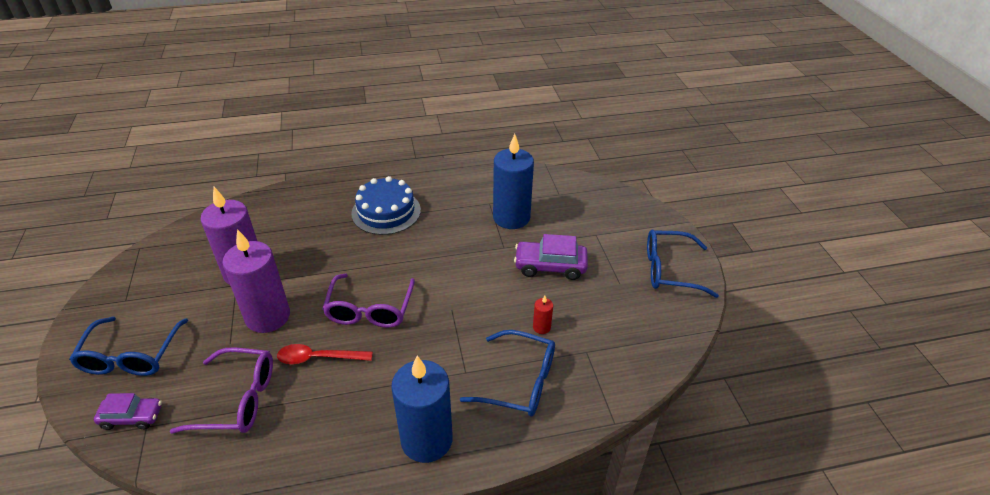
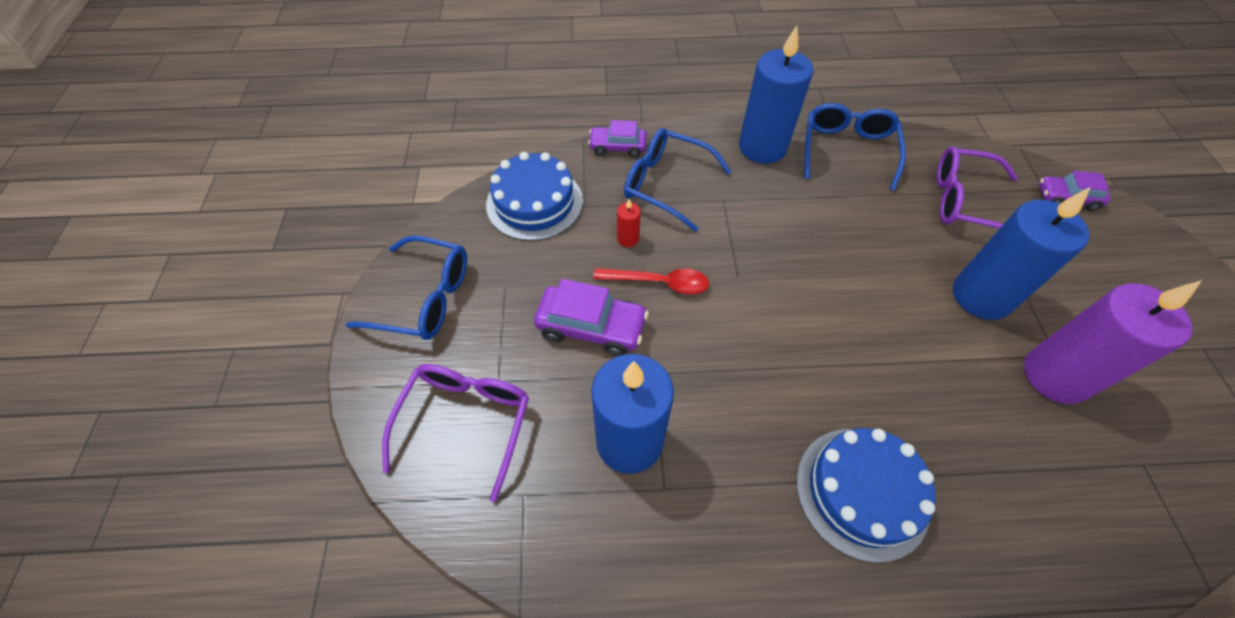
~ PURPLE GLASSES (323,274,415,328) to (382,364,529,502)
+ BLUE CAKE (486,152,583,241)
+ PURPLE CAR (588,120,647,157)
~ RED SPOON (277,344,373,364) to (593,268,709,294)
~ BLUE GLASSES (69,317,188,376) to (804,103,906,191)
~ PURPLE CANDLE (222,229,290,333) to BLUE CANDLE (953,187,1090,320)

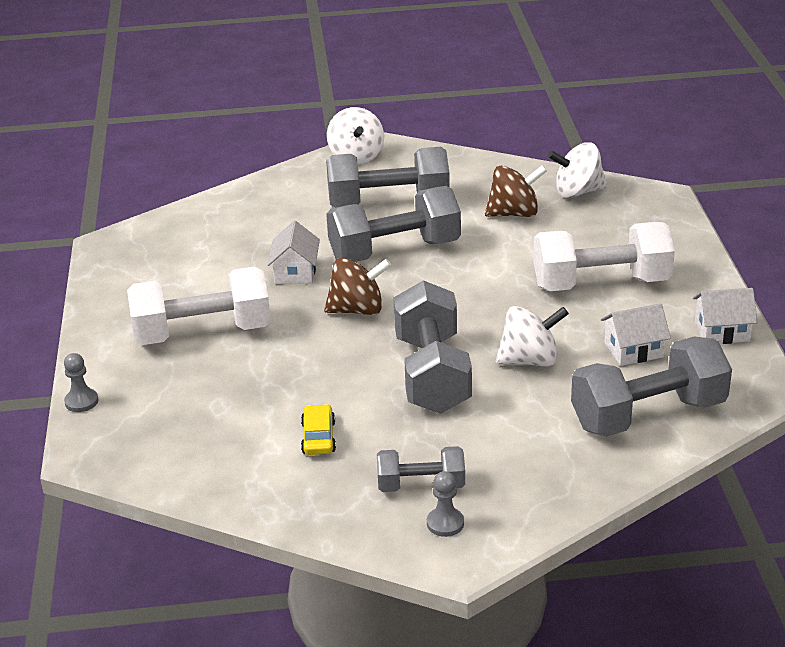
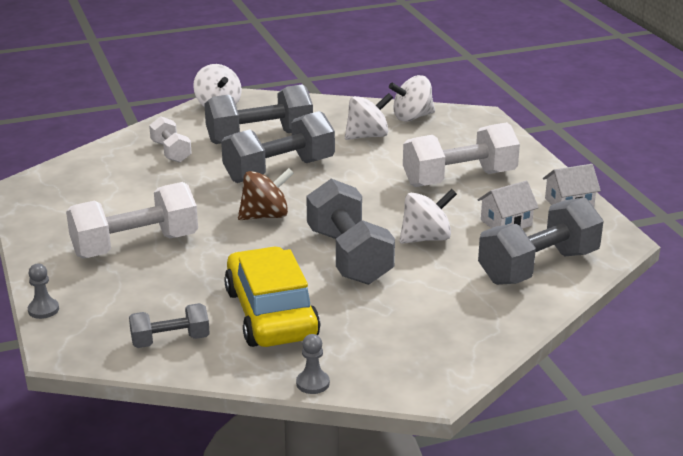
~ GREY DUMBBELL (377,446,465,492) to (129,303,210,348)
+ WHITE DUMBBELL (149,116,192,163)
~ YELLOW CAR (301,404,336,455) = (224,247,320,347) x2.43
~ GREY PAWN (427,471,464,537) to (296,334,330,394)
~ BROWN SPINNING TOP (485,165,547,217) to WHITE SPINNING TOP (345,93,393,140)
- WHITE HOUSE (267,221,320,284)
····················
Among the entries above, identify all lines with "PURPLE" and copy them.

~ PURPLE GLASSES (323,274,415,328) to (382,364,529,502)
+ PURPLE CAR (588,120,647,157)
~ PURPLE CANDLE (222,229,290,333) to BLUE CANDLE (953,187,1090,320)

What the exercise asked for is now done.